_Supplied information_
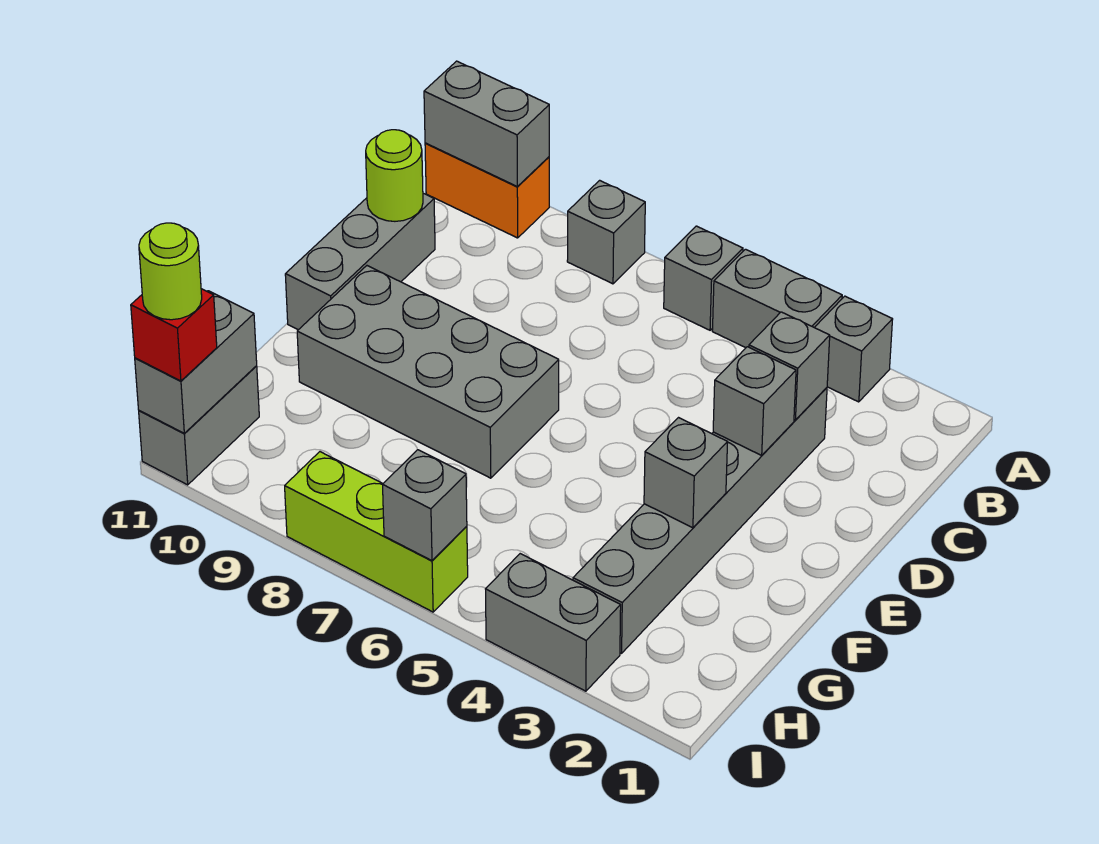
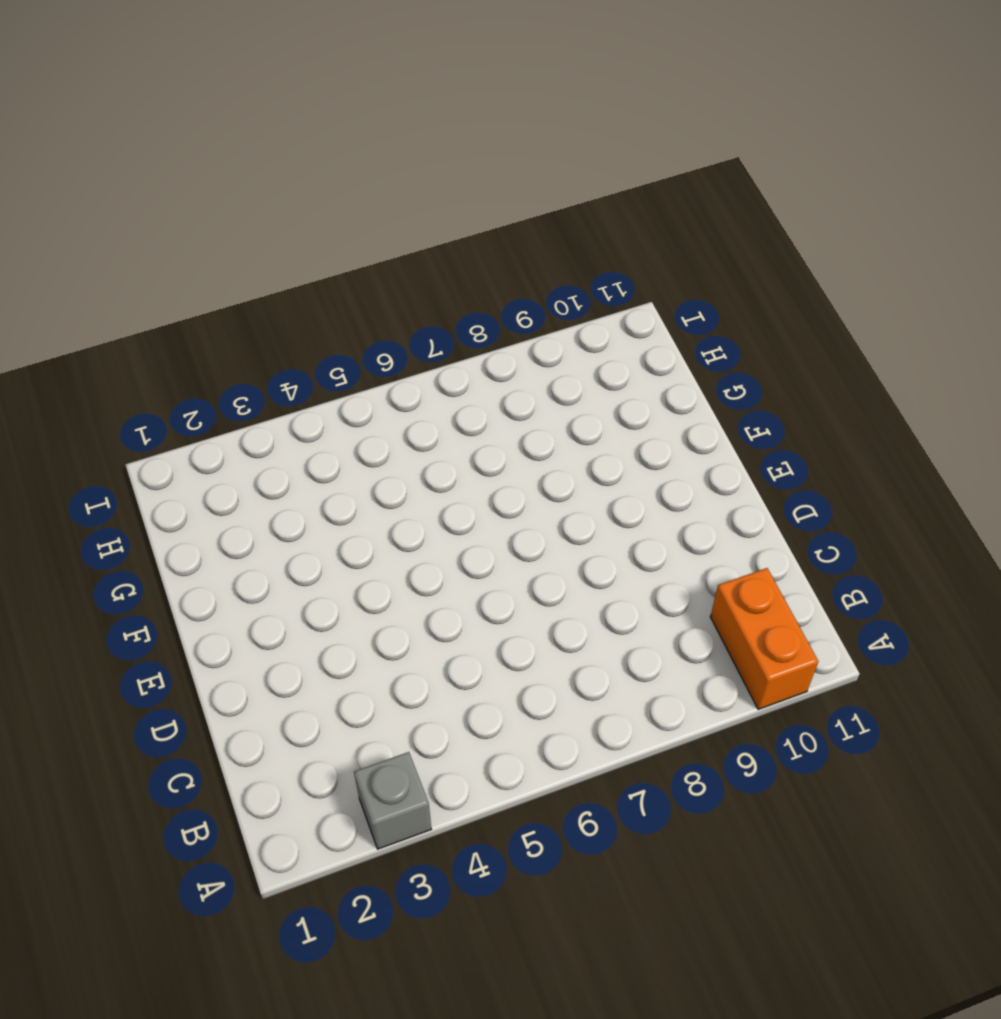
orange brick A10:B10 level 1 -> orange brick A10:A11 level 1
none -> grey brick A4:A5 level 1
none -> grey brick A6 level 1
none -> grey brick A8 level 1

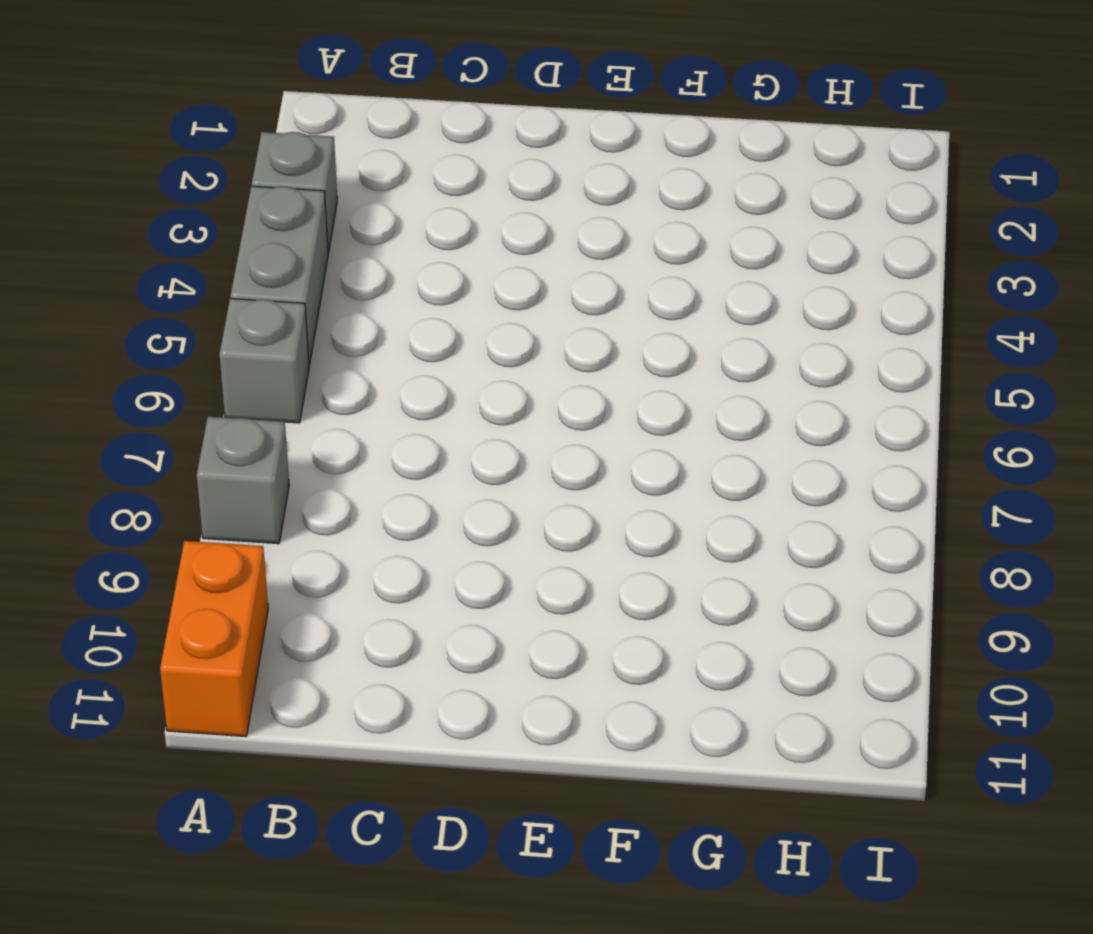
none -> grey brick C3:H3 level 1
none -> grey brick C11:E11 level 1
none -> grey brick E7:F10 level 1

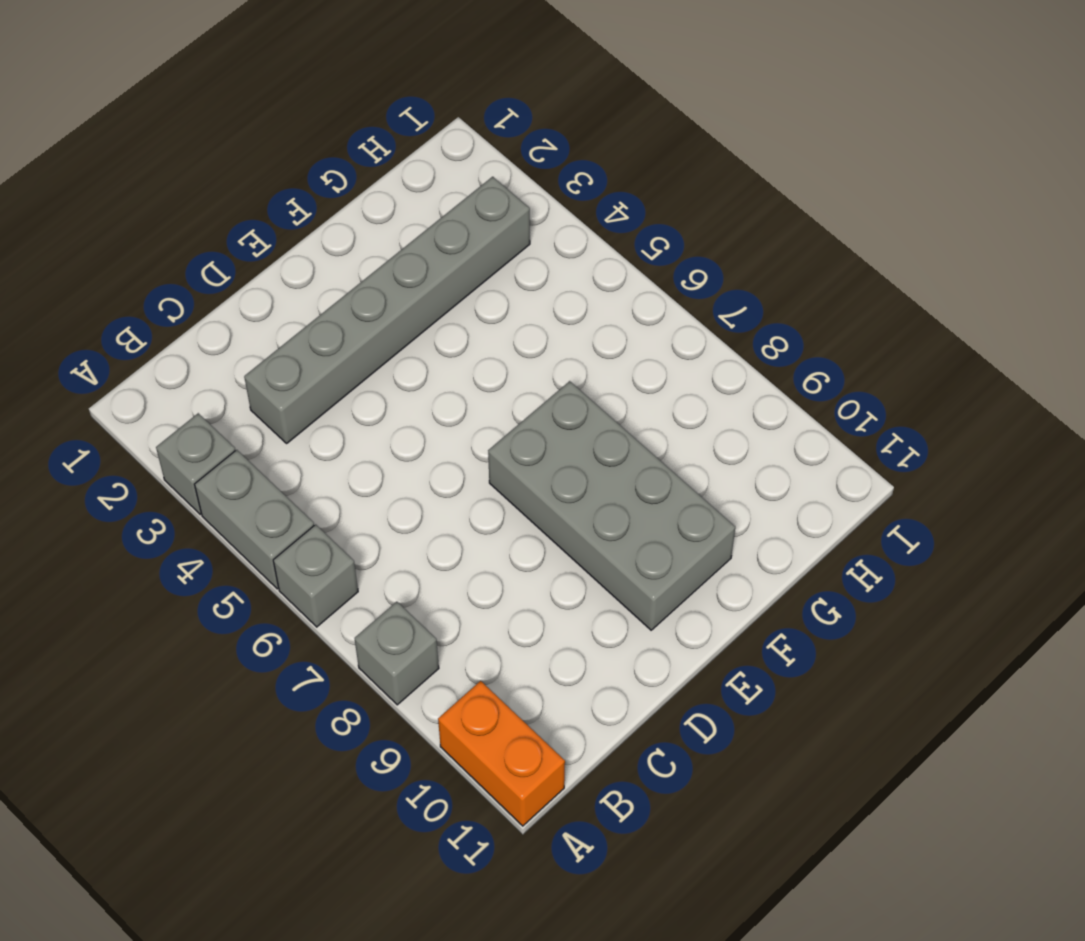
none -> grey brick C11:E11 level 1
none -> grey brick H11:I11 level 1
none -> grey brick I3:I4 level 1

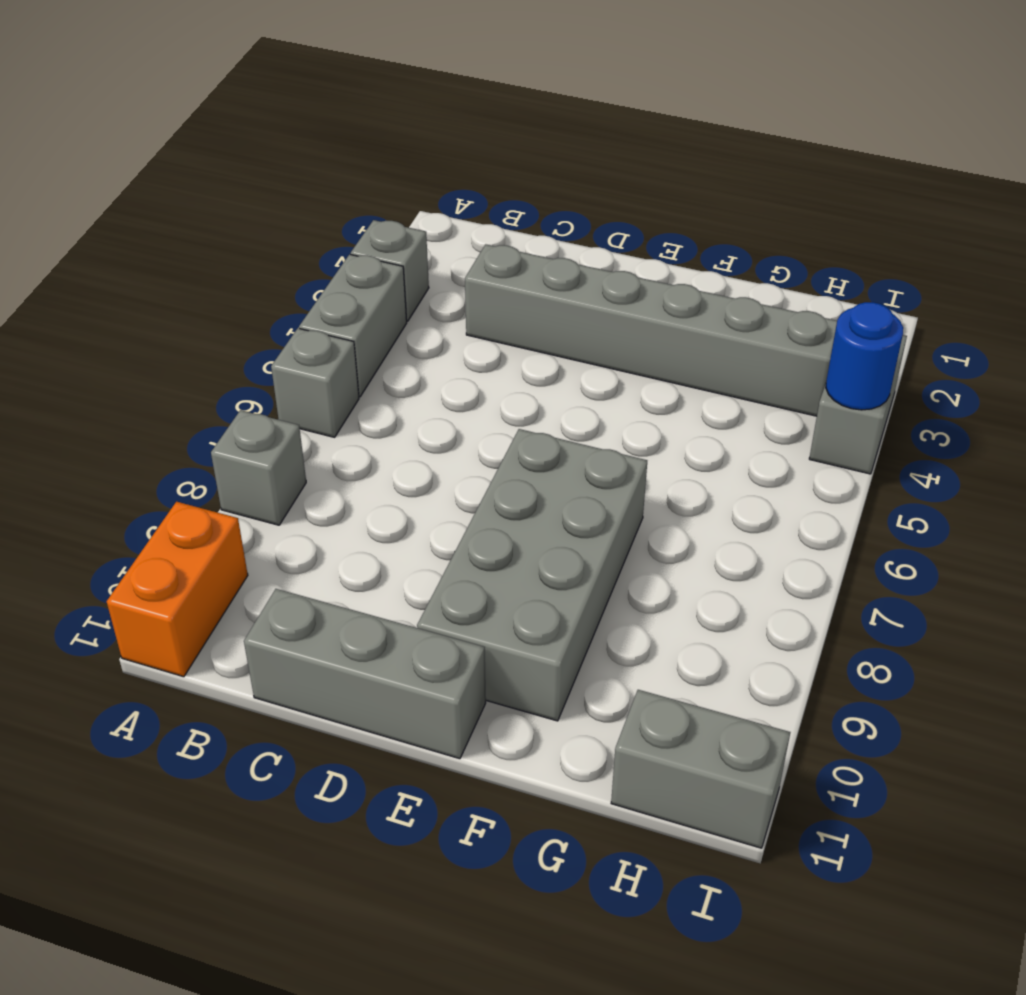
blue round brick I4 level 2 -> none
none -> lime brick I6:I8 level 1
none -> grey brick A10:A11 level 2
none -> grey brick C3 level 2

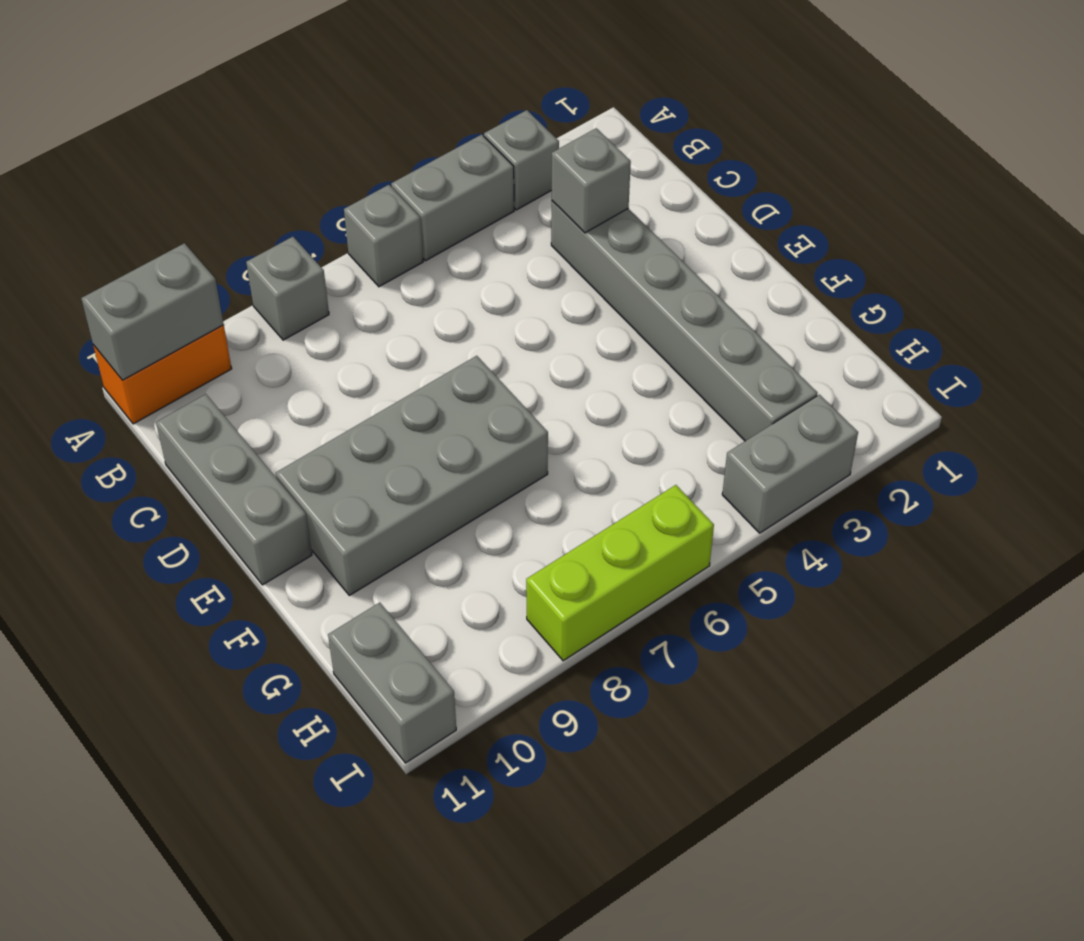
none -> lime round brick C11 level 2
none -> grey brick D3 level 2
none -> grey brick F3 level 2

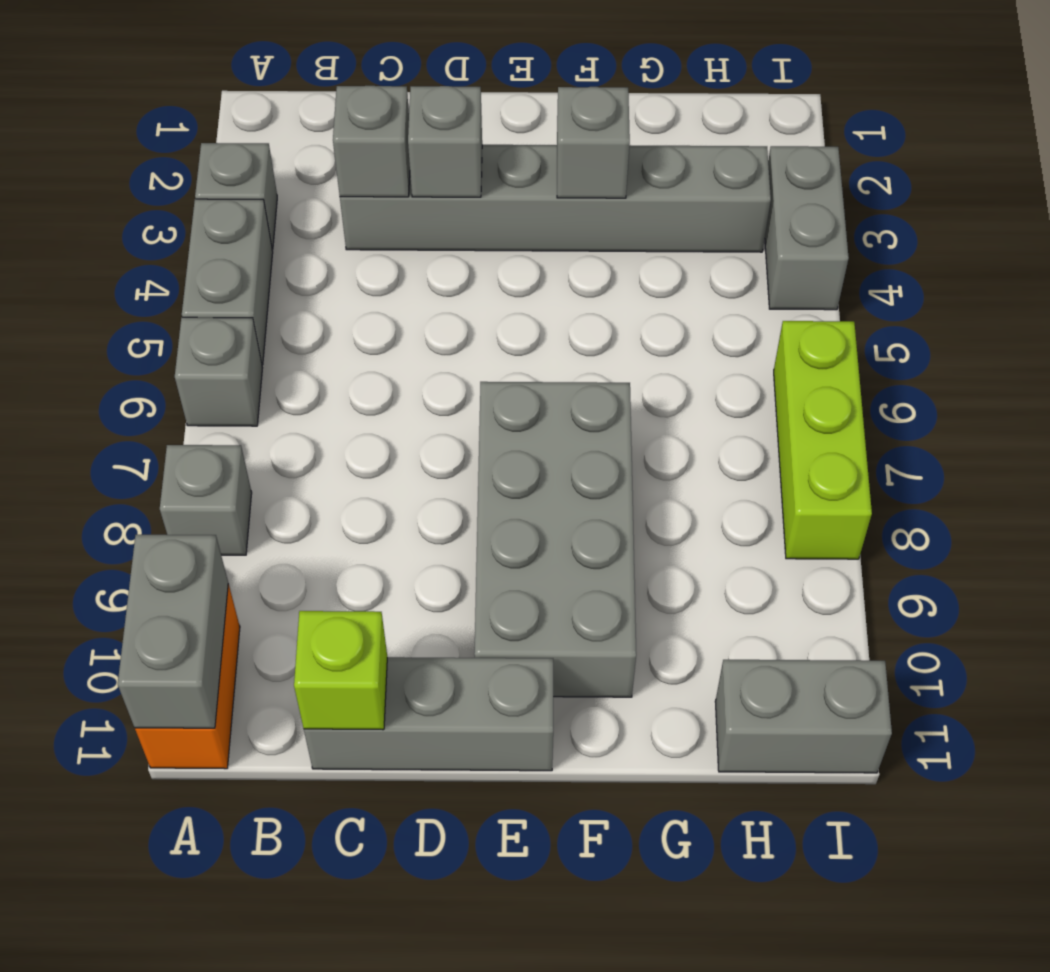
lime brick C11 level 2 -> lime round brick C11 level 2
none -> grey brick H11:I11 level 2
none -> grey brick I6 level 2
none -> red brick I11 level 3

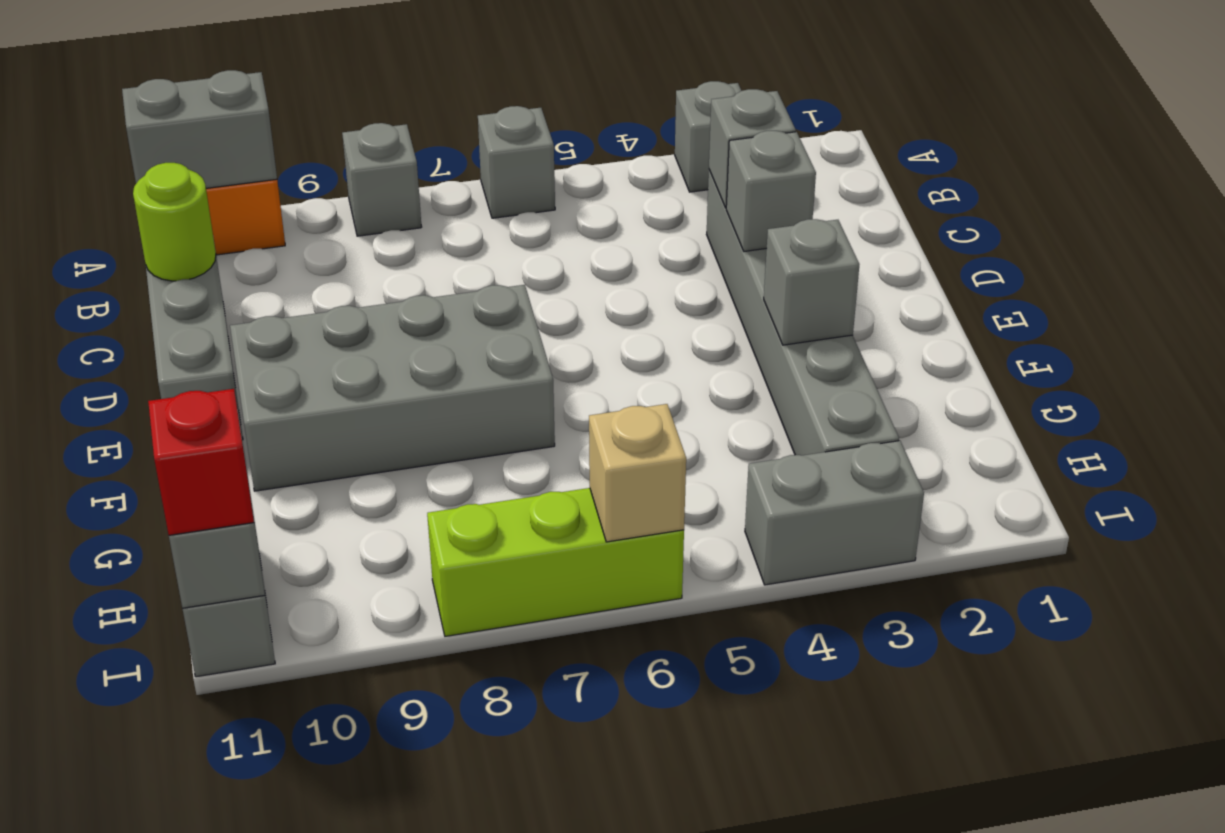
tan brick I6 level 2 -> grey brick I6 level 2
none -> grey brick A4:A5 level 1
none -> lime round brick I11 level 4

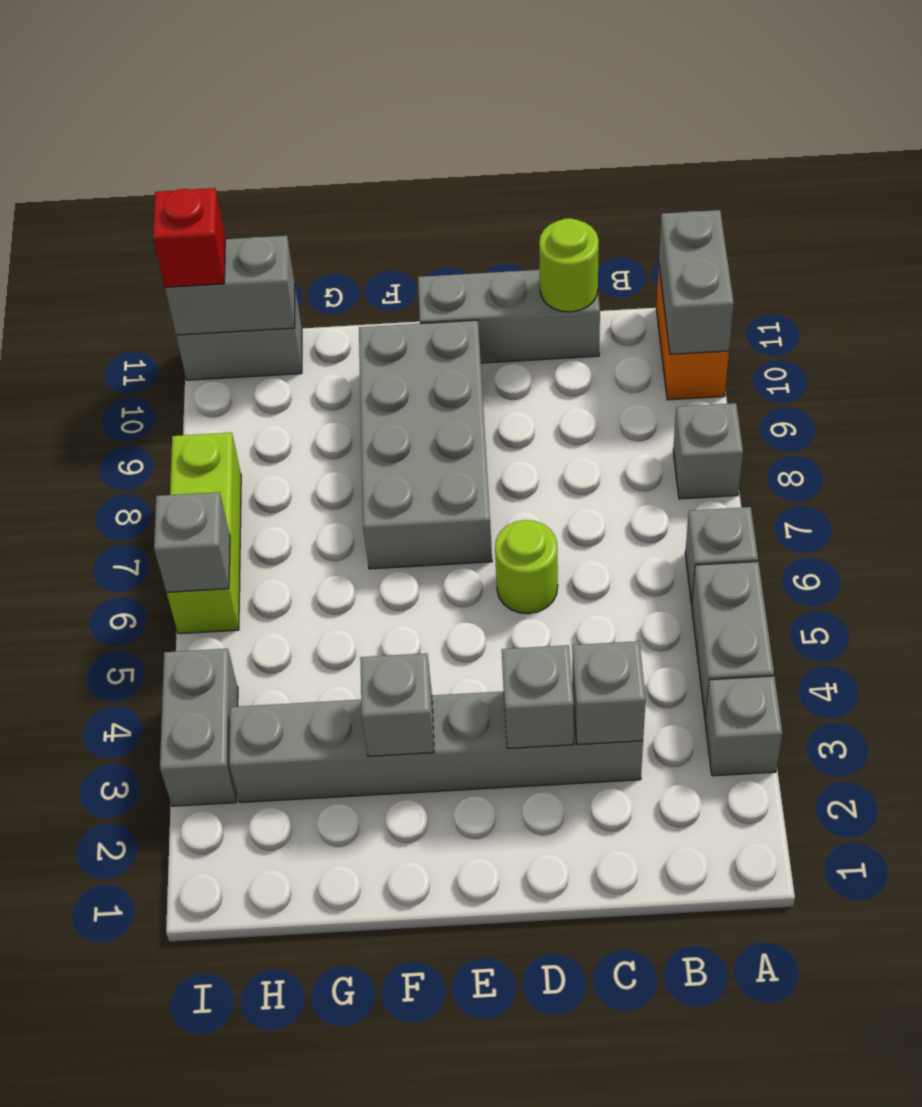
lime round brick D6 level 1 -> lime round brick I11 level 4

_Problem_
Search the records for the string "lime" and return every line in which it occurs.

_Output of the exercise_
none -> lime brick I6:I8 level 1
none -> lime round brick C11 level 2
lime brick C11 level 2 -> lime round brick C11 level 2
none -> lime round brick I11 level 4
lime round brick D6 level 1 -> lime round brick I11 level 4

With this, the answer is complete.